What is needed » From the records below, print exactly the lines starting at the one containing "black line: moved 2 px left, 1 px up" and ending at the one containing "pink square: moved 5 px left, 4 px down", ends included, and nothing else.

Information provided »
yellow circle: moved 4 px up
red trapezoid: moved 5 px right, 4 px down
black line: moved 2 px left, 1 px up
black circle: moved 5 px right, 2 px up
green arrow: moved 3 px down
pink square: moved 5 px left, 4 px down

==

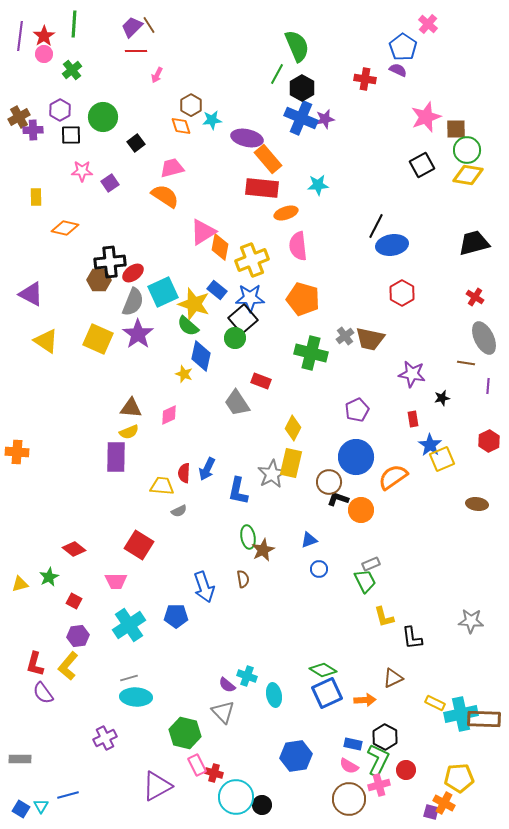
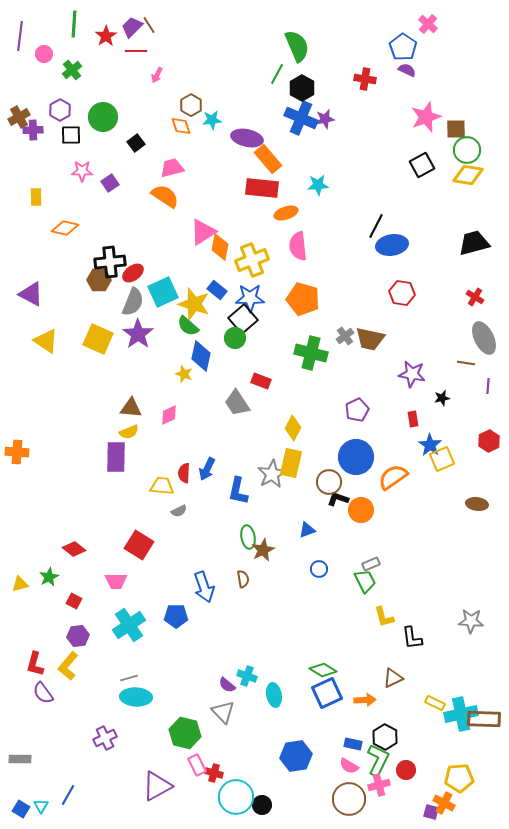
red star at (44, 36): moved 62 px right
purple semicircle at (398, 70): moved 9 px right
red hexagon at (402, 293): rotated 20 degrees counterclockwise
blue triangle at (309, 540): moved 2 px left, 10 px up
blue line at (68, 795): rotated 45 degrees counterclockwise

---

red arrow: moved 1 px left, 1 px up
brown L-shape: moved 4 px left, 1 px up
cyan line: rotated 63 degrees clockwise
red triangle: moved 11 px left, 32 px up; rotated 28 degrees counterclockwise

Result below »
black line: moved 2 px left, 1 px up
black circle: moved 5 px right, 2 px up
green arrow: moved 3 px down
pink square: moved 5 px left, 4 px down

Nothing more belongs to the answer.